*Work required*
Give only the number of lines in the records below that contain the string "arrow", matching case exactly.

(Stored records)
>> START

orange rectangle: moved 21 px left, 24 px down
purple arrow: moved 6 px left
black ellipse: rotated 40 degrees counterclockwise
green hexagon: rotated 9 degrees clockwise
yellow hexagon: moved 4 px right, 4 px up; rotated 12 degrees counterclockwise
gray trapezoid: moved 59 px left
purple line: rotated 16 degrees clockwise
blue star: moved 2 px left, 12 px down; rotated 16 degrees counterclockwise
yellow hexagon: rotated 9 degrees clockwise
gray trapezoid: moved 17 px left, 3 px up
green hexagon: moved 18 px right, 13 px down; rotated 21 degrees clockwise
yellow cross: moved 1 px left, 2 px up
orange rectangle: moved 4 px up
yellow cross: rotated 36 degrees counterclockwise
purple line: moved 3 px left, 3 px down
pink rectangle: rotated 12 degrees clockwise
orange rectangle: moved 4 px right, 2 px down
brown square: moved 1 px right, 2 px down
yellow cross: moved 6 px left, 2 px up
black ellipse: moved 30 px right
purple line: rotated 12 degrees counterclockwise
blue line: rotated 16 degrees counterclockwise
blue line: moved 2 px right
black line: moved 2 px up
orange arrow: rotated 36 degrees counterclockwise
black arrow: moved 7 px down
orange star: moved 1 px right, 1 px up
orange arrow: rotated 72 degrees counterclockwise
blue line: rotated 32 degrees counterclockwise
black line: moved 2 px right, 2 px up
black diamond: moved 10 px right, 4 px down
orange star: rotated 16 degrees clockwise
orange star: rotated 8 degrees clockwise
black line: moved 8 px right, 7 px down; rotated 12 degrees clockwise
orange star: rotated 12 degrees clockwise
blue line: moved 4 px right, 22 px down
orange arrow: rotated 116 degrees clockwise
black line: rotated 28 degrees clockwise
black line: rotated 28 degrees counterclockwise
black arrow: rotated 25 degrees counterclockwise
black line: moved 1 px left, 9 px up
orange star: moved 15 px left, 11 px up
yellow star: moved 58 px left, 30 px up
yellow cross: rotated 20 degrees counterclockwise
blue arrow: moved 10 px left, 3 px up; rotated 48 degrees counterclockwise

>> END

*Task response*
7